Modification records:
>>>
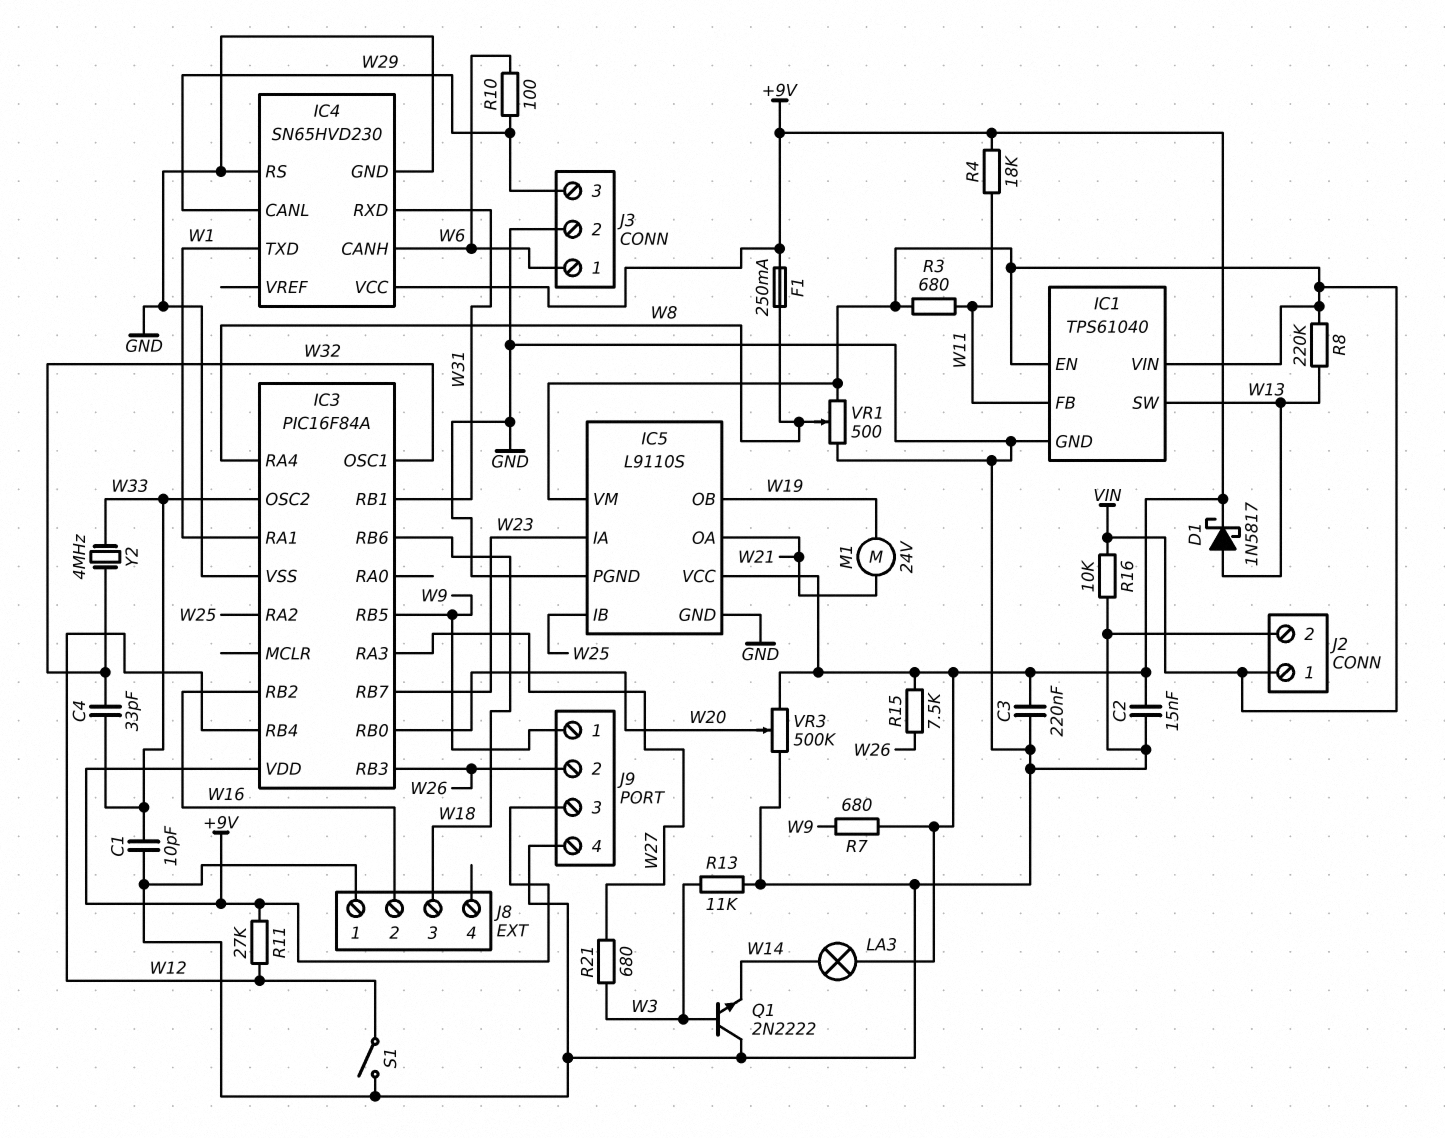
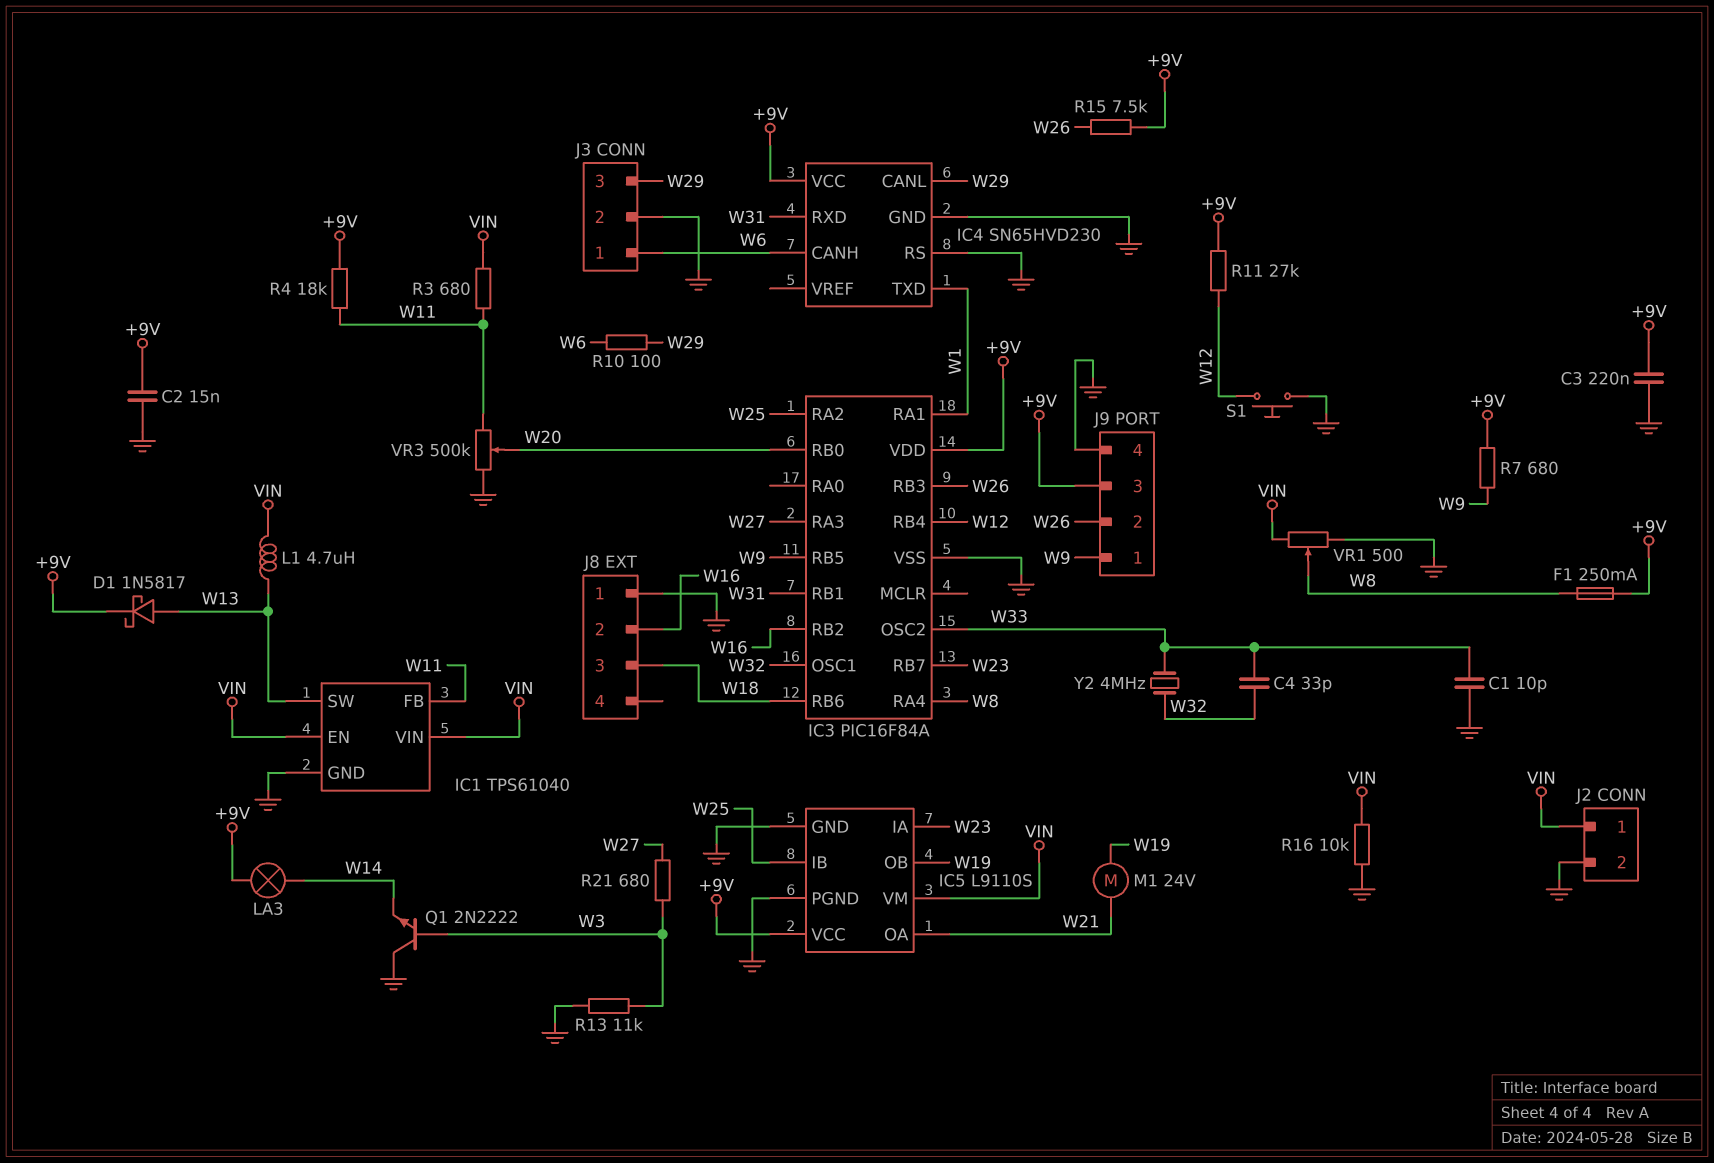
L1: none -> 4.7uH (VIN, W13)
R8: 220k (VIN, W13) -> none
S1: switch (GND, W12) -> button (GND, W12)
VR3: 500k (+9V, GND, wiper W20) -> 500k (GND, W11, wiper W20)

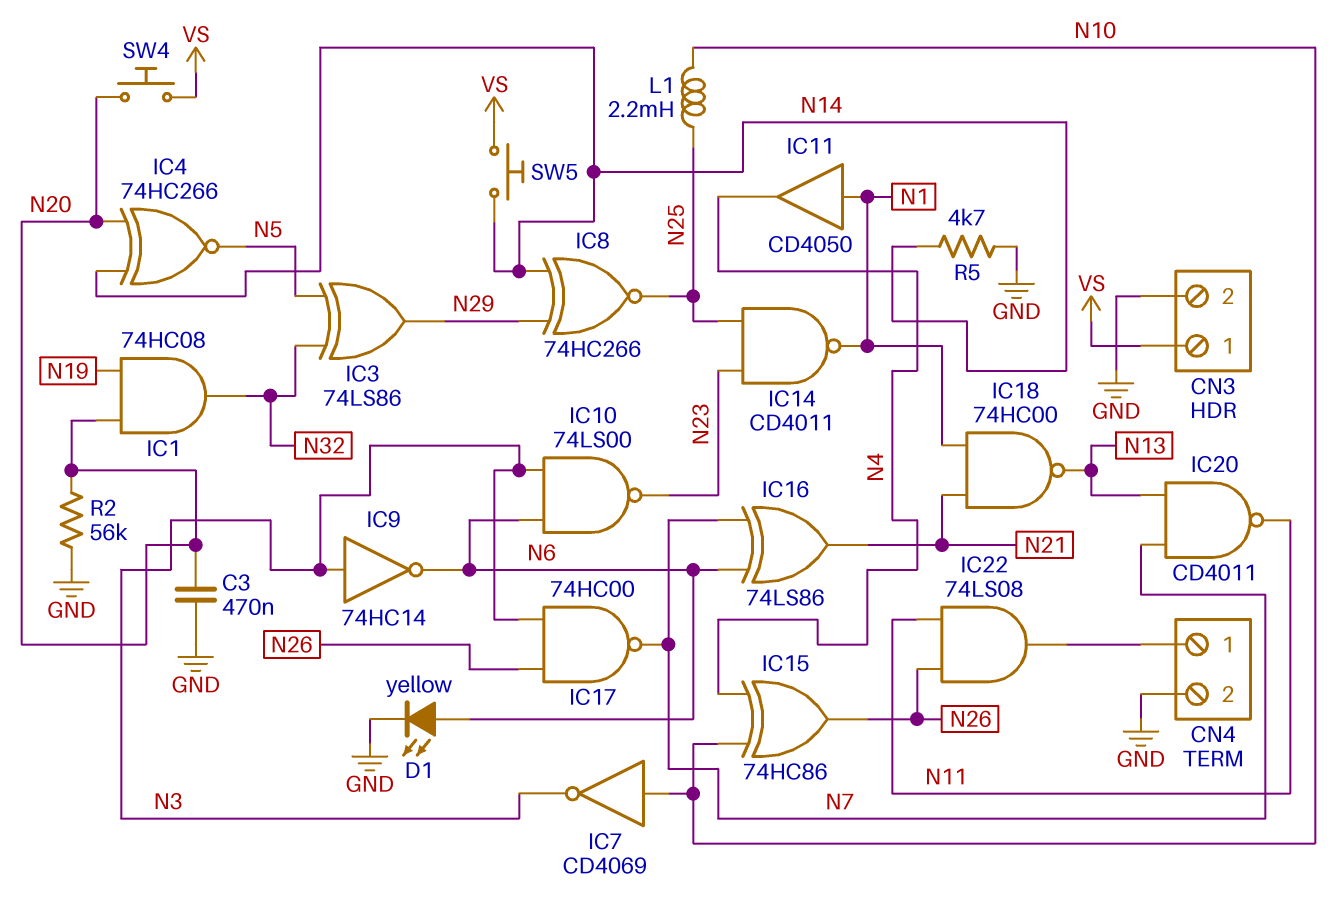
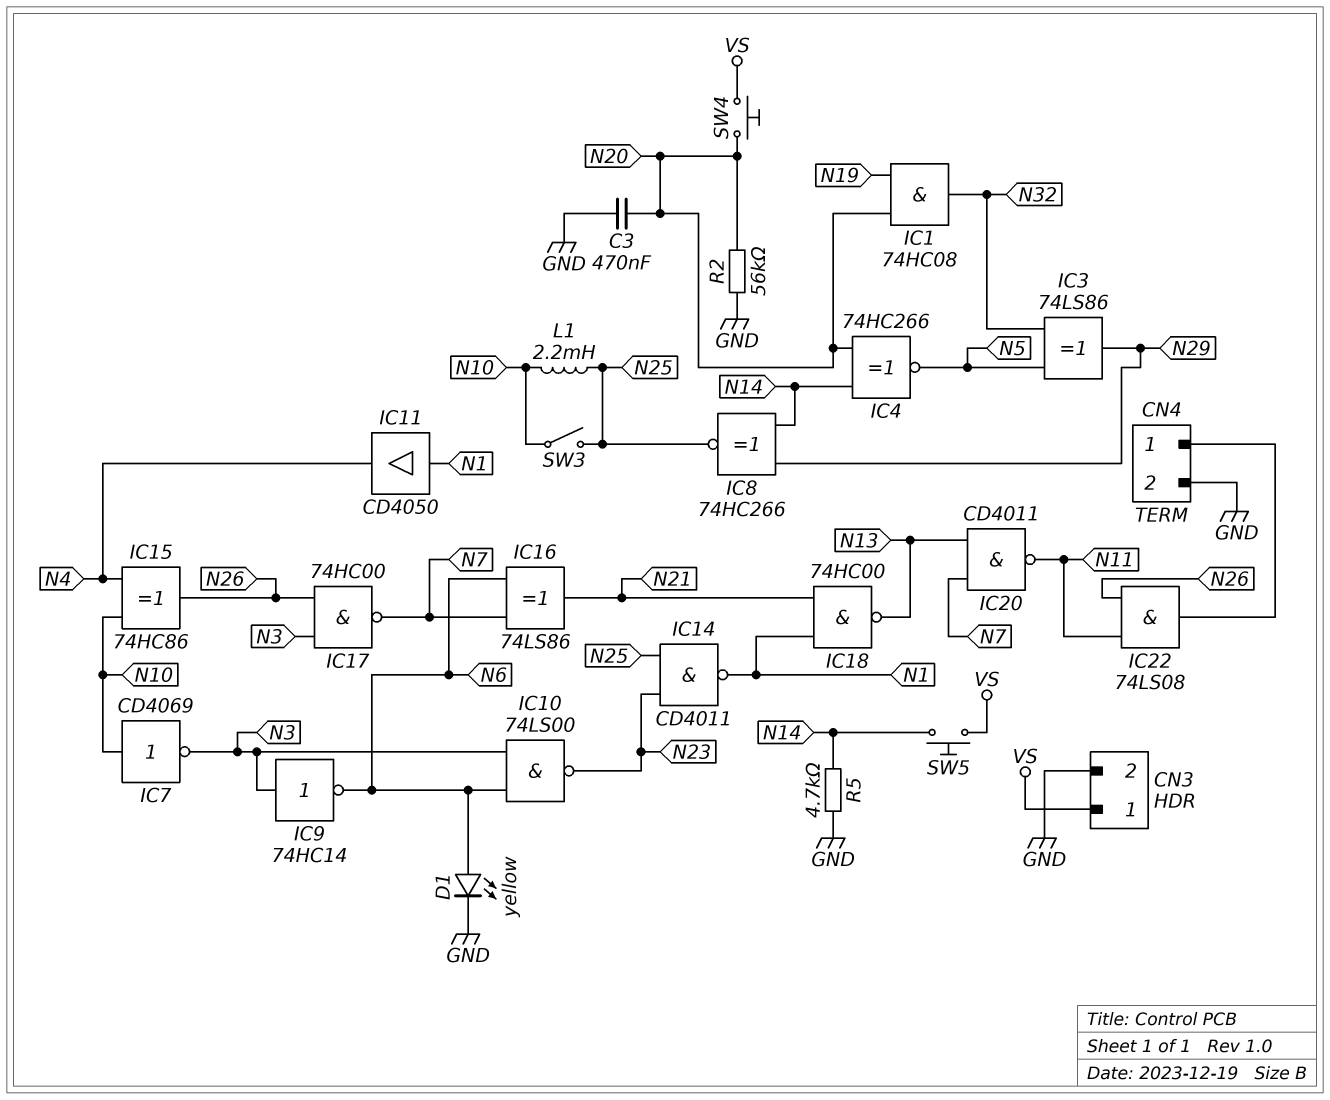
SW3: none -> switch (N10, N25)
<<<
▶ **Task prompt**: If a record holds a picture, leave the picture out, but repeat every line exactly.

▶ **Answer for this exercise**:
L1: none -> 4.7uH (VIN, W13)
R8: 220k (VIN, W13) -> none
S1: switch (GND, W12) -> button (GND, W12)
VR3: 500k (+9V, GND, wiper W20) -> 500k (GND, W11, wiper W20)

SW3: none -> switch (N10, N25)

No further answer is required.